#### [PROBLEM DESCRIPTION]
Identify each line in the listing below that contains the string "kern", treating uppercase and lowercase as different, and copy those lines.

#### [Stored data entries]
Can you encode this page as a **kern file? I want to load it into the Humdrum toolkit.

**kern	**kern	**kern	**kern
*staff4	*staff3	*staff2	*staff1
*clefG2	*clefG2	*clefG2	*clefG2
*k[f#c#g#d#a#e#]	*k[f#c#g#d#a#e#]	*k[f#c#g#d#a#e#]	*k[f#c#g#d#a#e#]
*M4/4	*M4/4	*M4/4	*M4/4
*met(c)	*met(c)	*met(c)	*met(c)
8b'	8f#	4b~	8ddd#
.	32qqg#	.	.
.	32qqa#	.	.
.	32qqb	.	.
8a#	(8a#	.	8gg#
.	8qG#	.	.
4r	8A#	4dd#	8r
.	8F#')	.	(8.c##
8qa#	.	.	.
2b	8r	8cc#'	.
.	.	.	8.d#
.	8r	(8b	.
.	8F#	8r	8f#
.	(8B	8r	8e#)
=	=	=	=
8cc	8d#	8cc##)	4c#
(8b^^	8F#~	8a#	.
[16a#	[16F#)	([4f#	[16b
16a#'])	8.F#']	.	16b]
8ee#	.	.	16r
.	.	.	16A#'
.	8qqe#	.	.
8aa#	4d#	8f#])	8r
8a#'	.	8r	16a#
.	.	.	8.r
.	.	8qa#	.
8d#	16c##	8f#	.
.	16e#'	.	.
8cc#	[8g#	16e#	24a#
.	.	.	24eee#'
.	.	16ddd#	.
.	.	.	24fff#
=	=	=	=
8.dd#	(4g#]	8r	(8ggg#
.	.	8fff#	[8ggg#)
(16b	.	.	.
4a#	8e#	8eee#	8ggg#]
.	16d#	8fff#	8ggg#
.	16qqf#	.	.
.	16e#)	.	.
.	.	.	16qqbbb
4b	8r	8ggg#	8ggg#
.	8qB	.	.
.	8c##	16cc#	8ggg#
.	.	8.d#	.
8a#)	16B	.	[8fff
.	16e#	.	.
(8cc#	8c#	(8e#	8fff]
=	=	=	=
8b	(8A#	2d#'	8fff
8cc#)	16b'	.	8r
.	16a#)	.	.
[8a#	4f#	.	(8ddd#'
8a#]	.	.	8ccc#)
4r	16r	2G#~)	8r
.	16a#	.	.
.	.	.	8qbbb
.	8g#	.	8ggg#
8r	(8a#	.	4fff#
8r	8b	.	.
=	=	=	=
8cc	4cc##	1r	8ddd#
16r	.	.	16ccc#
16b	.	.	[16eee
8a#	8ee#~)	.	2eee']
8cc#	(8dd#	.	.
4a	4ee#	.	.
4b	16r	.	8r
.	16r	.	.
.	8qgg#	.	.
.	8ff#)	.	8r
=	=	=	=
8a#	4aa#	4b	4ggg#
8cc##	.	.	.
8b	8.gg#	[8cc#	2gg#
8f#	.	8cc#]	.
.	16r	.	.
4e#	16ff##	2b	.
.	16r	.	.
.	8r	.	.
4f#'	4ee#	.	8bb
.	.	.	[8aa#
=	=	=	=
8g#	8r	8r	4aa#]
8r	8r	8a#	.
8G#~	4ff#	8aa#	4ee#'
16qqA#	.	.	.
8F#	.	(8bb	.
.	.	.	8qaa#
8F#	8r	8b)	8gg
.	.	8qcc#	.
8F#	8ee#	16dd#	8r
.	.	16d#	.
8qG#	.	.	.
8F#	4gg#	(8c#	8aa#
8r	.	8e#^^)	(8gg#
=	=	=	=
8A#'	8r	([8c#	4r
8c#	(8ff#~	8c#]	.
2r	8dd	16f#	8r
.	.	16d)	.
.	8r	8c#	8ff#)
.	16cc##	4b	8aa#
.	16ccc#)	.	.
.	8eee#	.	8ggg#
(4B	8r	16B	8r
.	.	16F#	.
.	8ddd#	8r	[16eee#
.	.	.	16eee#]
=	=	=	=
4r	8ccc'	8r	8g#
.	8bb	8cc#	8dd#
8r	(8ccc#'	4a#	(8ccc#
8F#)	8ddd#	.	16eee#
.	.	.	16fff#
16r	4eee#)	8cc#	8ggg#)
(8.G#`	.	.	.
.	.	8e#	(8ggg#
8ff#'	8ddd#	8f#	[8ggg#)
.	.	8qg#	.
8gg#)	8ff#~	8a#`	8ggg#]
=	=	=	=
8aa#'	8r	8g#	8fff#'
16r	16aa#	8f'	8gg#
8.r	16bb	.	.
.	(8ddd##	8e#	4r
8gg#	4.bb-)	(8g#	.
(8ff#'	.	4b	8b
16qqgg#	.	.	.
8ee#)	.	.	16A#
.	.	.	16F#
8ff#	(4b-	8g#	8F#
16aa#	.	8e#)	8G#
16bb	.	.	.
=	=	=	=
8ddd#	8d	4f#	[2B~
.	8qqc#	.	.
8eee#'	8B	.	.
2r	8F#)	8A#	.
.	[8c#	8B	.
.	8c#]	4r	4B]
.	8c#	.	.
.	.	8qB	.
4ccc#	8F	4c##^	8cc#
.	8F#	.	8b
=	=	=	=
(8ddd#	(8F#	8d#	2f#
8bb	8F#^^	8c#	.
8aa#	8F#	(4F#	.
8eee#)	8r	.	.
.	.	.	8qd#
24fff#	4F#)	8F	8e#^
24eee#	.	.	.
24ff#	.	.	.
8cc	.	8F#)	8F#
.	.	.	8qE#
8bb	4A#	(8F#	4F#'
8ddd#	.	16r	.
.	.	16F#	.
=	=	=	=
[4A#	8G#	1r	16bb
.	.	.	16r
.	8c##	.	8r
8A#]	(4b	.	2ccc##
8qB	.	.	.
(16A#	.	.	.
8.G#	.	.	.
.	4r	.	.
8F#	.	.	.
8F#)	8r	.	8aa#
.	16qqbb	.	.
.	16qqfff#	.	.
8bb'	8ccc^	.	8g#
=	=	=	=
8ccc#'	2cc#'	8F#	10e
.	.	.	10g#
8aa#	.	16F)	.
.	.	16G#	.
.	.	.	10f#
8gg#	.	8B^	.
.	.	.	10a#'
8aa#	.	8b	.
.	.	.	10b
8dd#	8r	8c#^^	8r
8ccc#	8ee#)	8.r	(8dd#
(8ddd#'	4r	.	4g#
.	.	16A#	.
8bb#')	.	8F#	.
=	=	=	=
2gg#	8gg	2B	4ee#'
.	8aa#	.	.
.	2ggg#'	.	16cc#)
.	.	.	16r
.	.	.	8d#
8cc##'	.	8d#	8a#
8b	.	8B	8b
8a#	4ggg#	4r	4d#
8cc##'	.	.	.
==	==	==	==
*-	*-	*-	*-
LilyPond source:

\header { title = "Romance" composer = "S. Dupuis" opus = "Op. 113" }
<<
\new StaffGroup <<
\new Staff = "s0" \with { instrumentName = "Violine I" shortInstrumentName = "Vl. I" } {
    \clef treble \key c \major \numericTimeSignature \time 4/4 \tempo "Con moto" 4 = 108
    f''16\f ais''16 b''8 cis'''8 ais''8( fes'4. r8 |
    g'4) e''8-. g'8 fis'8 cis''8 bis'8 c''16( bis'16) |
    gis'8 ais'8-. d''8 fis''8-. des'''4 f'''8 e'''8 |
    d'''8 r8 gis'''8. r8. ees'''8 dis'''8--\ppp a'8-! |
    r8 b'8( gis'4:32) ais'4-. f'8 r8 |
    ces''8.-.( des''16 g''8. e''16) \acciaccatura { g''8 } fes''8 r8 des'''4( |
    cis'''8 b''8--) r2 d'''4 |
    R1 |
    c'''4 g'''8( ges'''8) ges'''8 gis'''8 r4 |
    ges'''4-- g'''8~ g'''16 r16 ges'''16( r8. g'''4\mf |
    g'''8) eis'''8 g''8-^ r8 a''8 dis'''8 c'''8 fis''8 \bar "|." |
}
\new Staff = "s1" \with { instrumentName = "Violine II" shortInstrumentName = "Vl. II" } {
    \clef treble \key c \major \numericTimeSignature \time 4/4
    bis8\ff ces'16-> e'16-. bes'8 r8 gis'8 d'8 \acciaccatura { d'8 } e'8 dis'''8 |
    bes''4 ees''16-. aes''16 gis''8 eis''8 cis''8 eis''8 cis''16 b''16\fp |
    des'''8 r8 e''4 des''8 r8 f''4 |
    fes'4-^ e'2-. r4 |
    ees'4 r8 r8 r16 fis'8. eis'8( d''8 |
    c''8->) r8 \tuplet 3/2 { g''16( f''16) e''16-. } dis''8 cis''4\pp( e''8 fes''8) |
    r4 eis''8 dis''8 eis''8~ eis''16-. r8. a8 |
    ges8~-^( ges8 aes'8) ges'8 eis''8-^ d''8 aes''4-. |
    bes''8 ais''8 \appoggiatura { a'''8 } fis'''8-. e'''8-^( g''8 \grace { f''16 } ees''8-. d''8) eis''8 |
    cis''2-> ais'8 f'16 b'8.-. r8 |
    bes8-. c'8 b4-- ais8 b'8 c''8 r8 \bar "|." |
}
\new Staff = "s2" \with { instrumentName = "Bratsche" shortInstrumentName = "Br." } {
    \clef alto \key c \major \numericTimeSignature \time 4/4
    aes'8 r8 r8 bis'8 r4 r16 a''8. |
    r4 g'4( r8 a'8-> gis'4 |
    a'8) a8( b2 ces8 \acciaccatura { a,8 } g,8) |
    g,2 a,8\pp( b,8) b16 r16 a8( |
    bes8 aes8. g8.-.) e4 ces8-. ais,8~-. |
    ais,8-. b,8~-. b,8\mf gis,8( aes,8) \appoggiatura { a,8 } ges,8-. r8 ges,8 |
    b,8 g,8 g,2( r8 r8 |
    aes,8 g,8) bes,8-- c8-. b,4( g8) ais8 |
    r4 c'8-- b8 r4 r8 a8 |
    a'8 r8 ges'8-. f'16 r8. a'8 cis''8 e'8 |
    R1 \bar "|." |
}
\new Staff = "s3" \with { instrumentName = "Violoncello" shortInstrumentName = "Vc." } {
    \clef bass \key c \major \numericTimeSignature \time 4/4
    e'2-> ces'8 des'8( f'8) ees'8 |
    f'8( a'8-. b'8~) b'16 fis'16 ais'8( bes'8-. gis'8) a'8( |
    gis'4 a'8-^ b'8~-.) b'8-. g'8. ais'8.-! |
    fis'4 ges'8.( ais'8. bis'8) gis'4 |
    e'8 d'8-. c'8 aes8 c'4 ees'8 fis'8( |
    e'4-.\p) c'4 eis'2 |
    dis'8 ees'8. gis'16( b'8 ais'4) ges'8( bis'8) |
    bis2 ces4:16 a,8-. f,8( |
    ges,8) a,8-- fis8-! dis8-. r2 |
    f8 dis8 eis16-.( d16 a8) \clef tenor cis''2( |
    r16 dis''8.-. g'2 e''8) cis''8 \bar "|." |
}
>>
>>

#### [SOLVED EXERCISE]
Can you encode this page as a **kern file? I want to load it into the Humdrum toolkit.
**kern	**kern	**kern	**kern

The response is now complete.